Exercise requirements:
Any picture must be dropped, but each line of the data should be duplicated exactly.

Records provided:
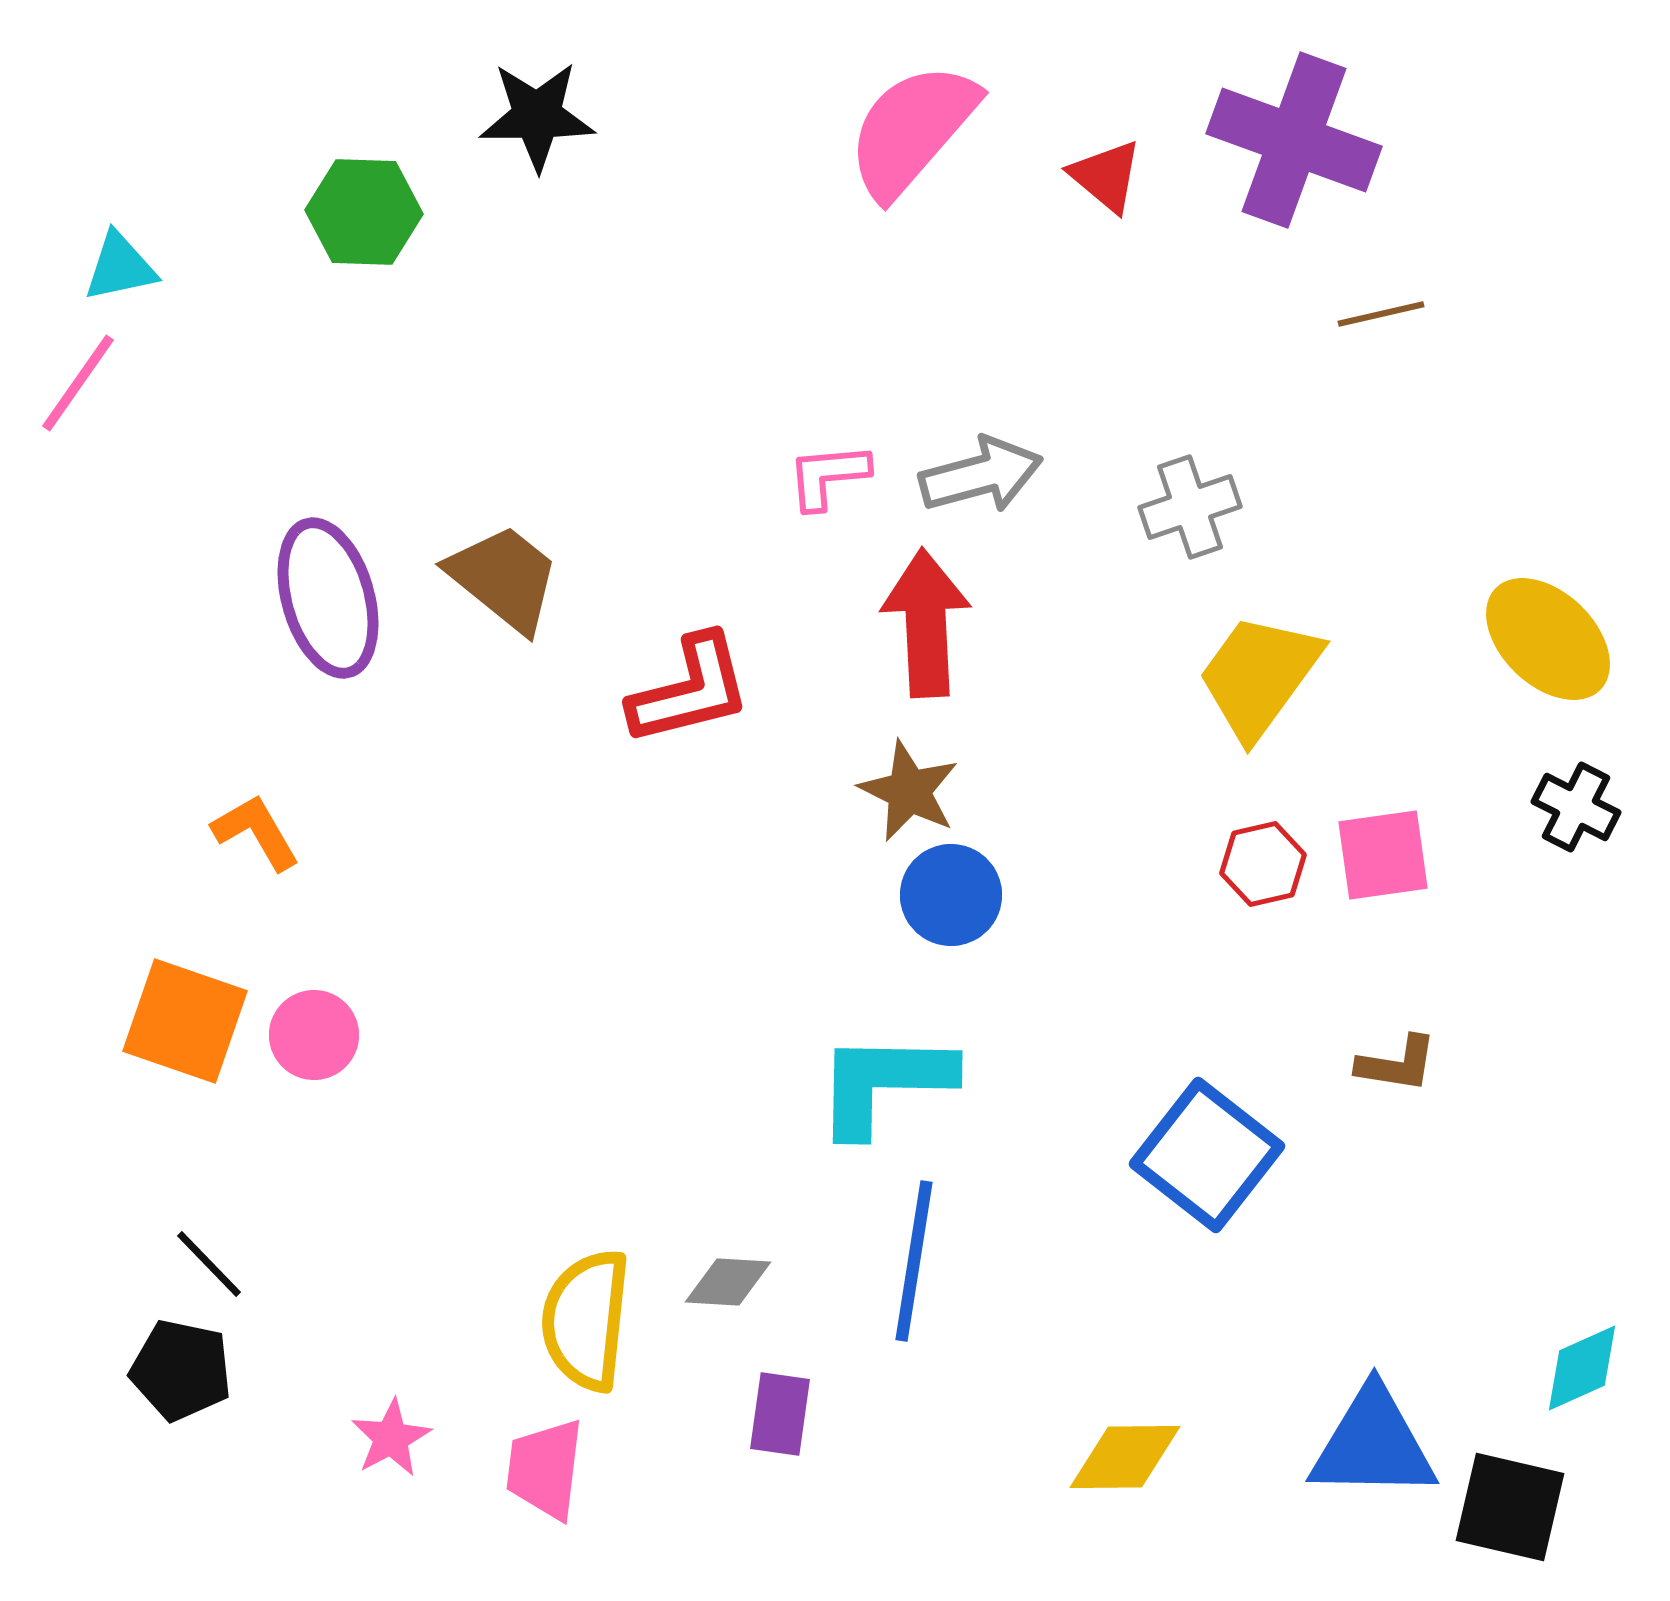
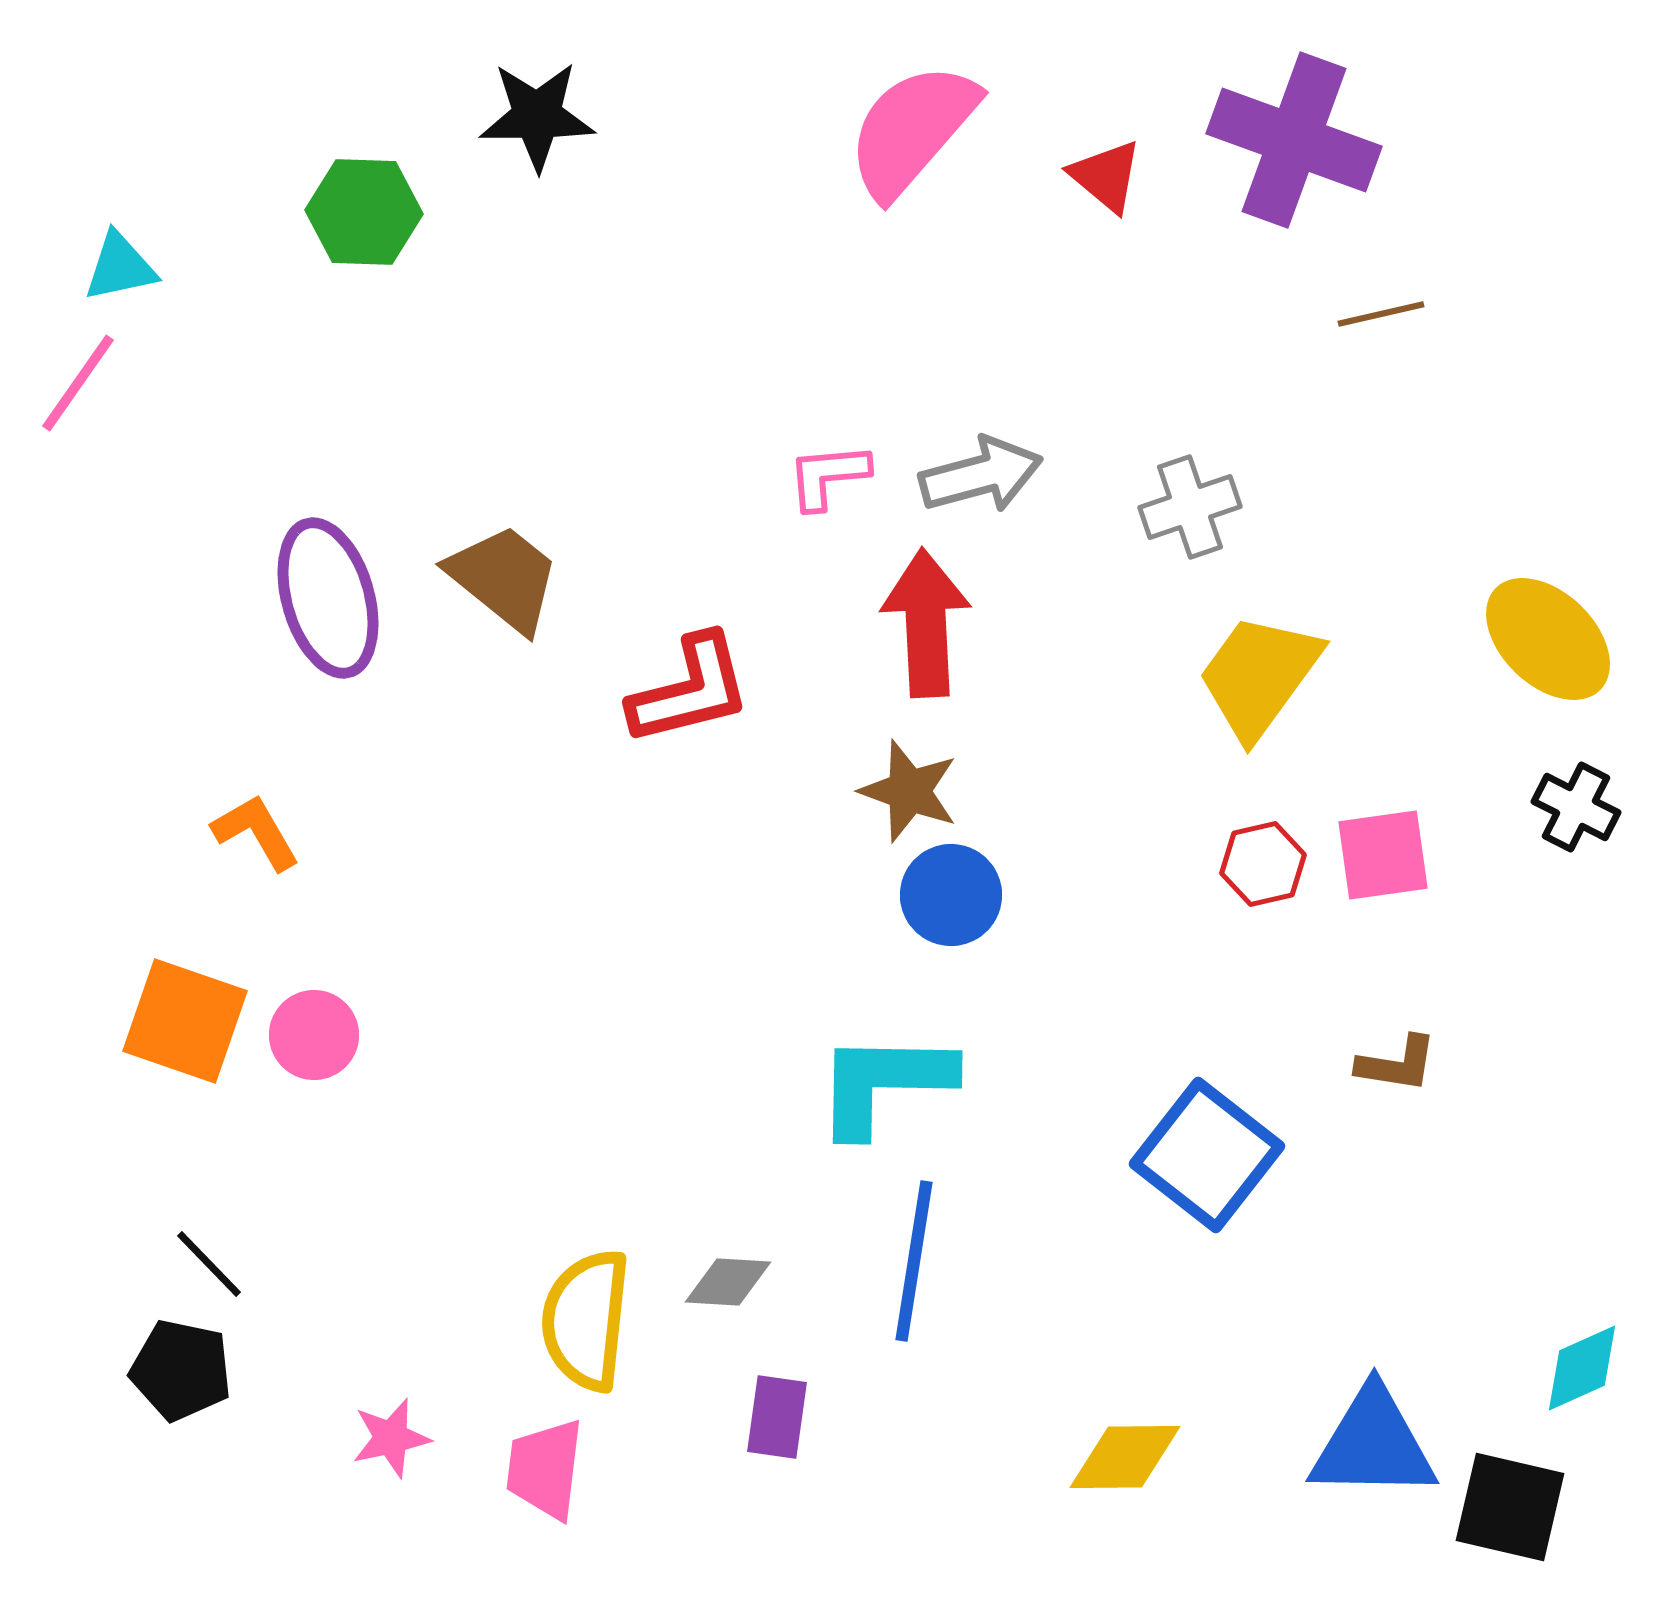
brown star: rotated 6 degrees counterclockwise
purple rectangle: moved 3 px left, 3 px down
pink star: rotated 16 degrees clockwise
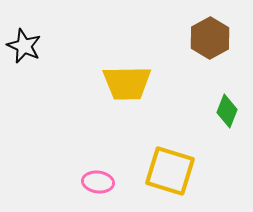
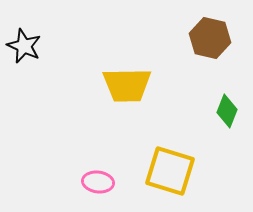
brown hexagon: rotated 18 degrees counterclockwise
yellow trapezoid: moved 2 px down
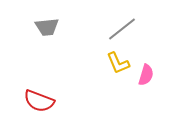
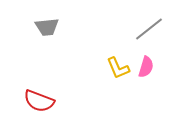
gray line: moved 27 px right
yellow L-shape: moved 5 px down
pink semicircle: moved 8 px up
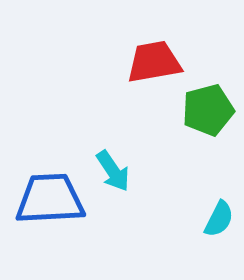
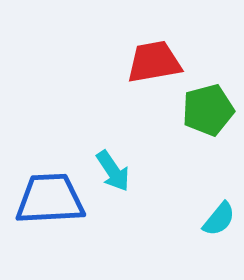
cyan semicircle: rotated 12 degrees clockwise
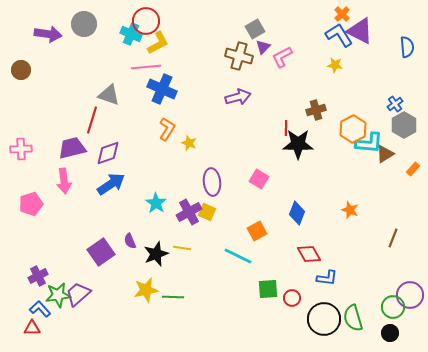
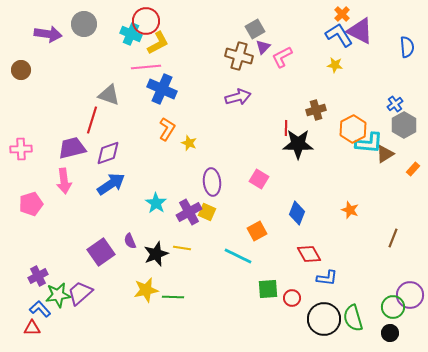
purple trapezoid at (78, 294): moved 2 px right, 1 px up
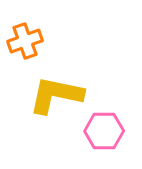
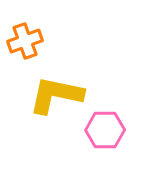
pink hexagon: moved 1 px right, 1 px up
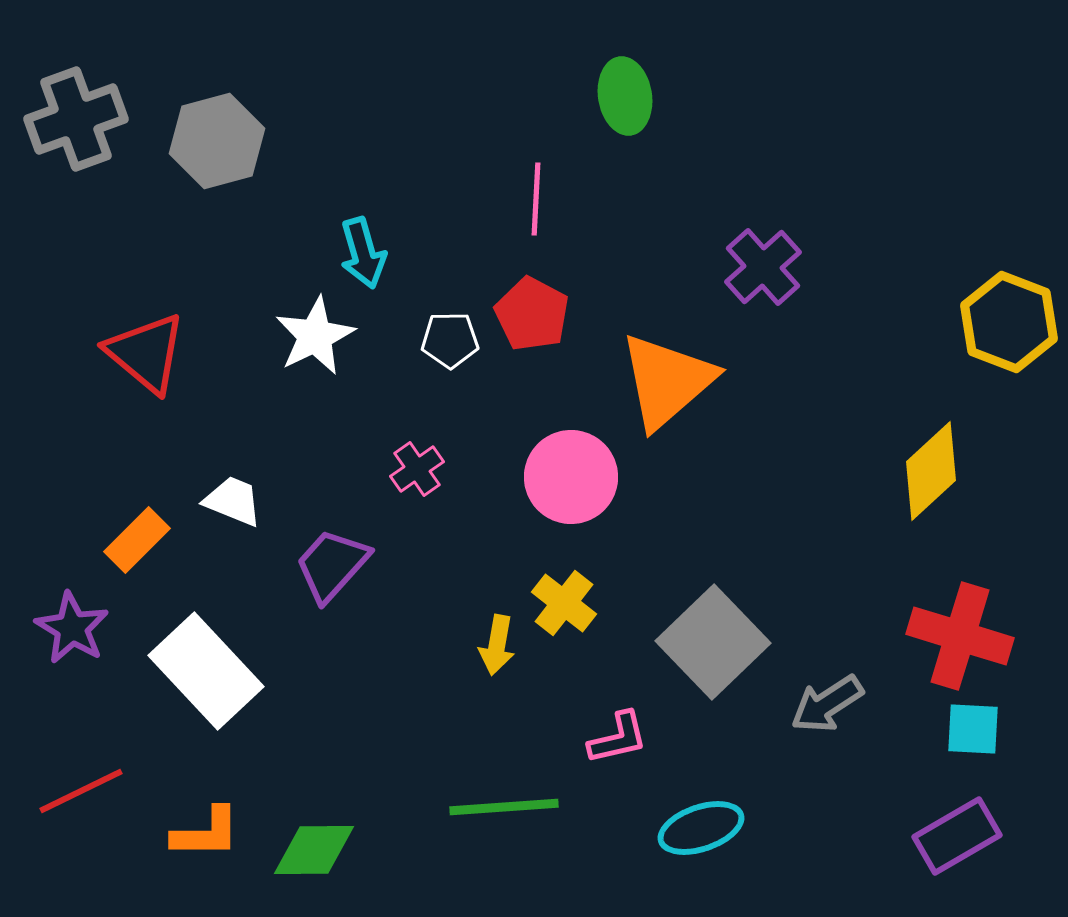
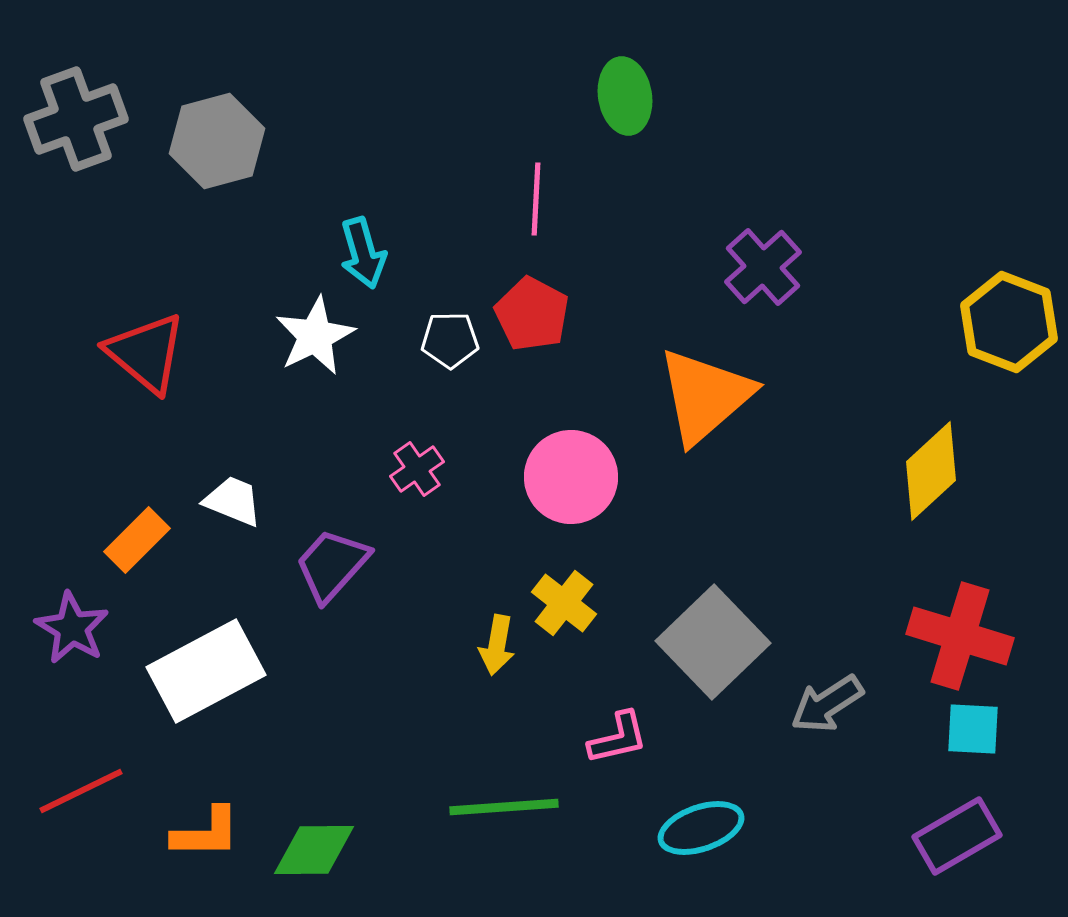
orange triangle: moved 38 px right, 15 px down
white rectangle: rotated 75 degrees counterclockwise
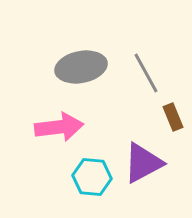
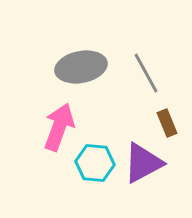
brown rectangle: moved 6 px left, 6 px down
pink arrow: rotated 63 degrees counterclockwise
cyan hexagon: moved 3 px right, 14 px up
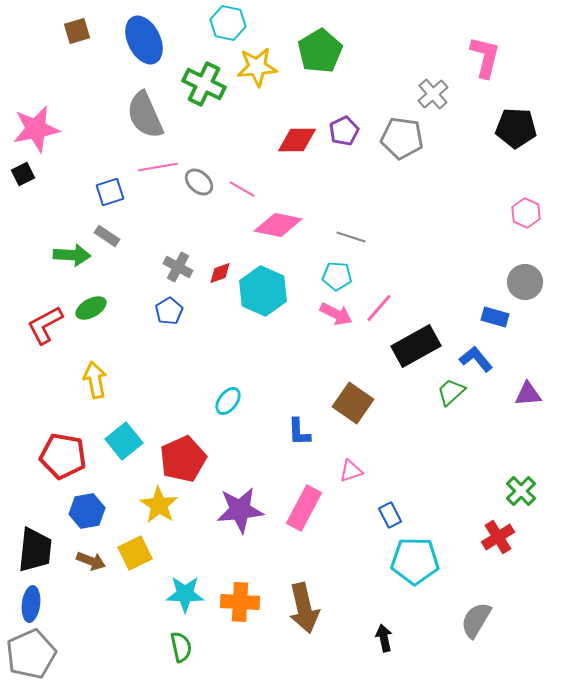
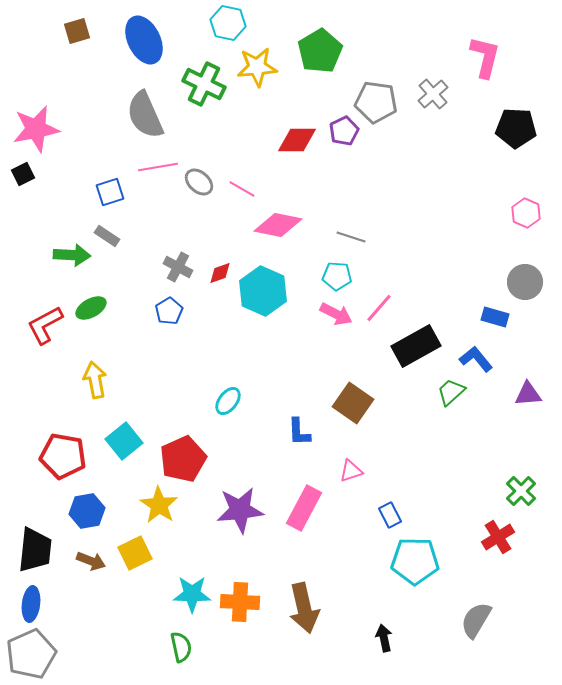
gray pentagon at (402, 138): moved 26 px left, 36 px up
cyan star at (185, 594): moved 7 px right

Solved problem:
brown star: rotated 6 degrees counterclockwise
purple rectangle: moved 3 px left, 3 px down
pink star: rotated 16 degrees clockwise
brown hexagon: rotated 18 degrees counterclockwise
yellow trapezoid: moved 2 px down
gray line: moved 27 px right
yellow L-shape: moved 5 px down
pink semicircle: moved 8 px up
cyan semicircle: rotated 12 degrees clockwise
purple trapezoid at (78, 294): moved 2 px right, 1 px up
pink hexagon: moved 1 px right, 1 px up
orange triangle: moved 38 px right, 15 px down
white rectangle: rotated 75 degrees counterclockwise
brown rectangle: moved 6 px left, 6 px down
pink arrow: rotated 63 degrees counterclockwise
cyan hexagon: moved 3 px right, 14 px up
gray pentagon at (402, 138): moved 26 px left, 36 px up
cyan star at (185, 594): moved 7 px right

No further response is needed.